[EXERCISE BRIEF]
Would you write out the data below exactly, with every line intact?

[DATA]
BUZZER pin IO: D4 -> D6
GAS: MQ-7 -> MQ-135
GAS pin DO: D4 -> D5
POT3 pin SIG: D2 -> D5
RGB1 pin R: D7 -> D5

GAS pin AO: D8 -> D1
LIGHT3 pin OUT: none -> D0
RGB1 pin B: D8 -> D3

[FINISHED EXERCISE]
BUZZER pin IO: D4 -> D6
GAS: MQ-7 -> MQ-135
GAS pin DO: D4 -> D5
POT3 pin SIG: D2 -> D5
RGB1 pin R: D7 -> D5

GAS pin AO: D8 -> D1
LIGHT3 pin OUT: none -> D0
RGB1 pin B: D8 -> D3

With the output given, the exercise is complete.